> **The problem**
Your answer should be the full data, transcribed exactly, with no pictures in it.

> **Supplied information**
-----
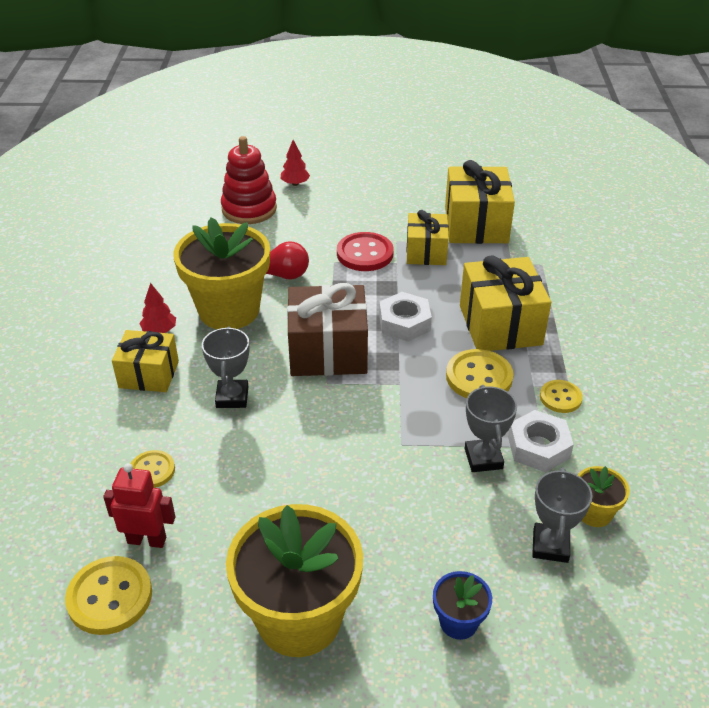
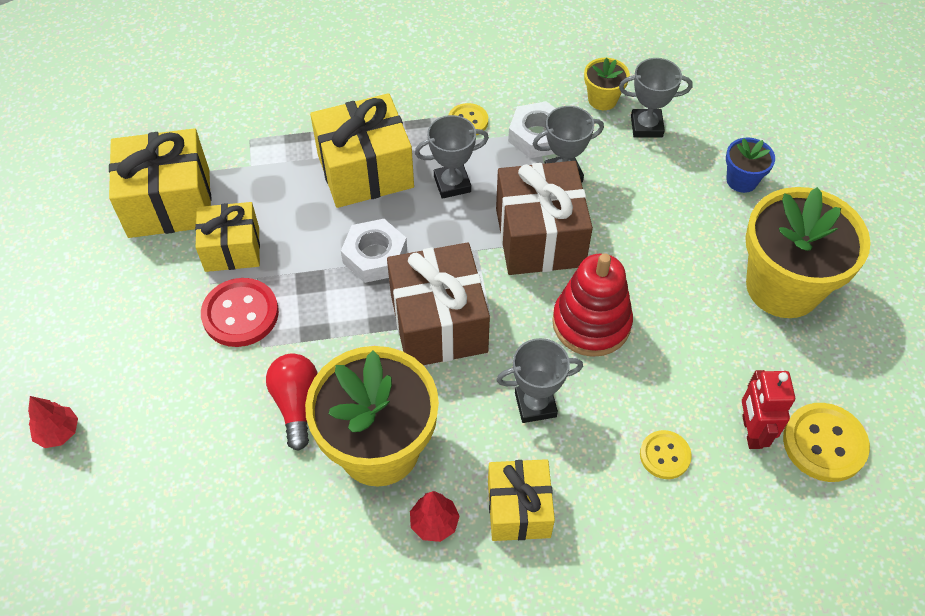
camera: 100 degrees left, 15 degrees up
(249, 209) = (132, 482): red stacking toy -> red stacking toy (591, 323)
(405, 428) = (540, 237): none -> brown gift
(479, 377) = (452, 184): yellow button -> grey trophy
-----
> **Expected answer**
camera: 100 degrees left, 15 degrees up
(249, 209) = (132, 482): red stacking toy -> red stacking toy (591, 323)
(405, 428) = (540, 237): none -> brown gift
(479, 377) = (452, 184): yellow button -> grey trophy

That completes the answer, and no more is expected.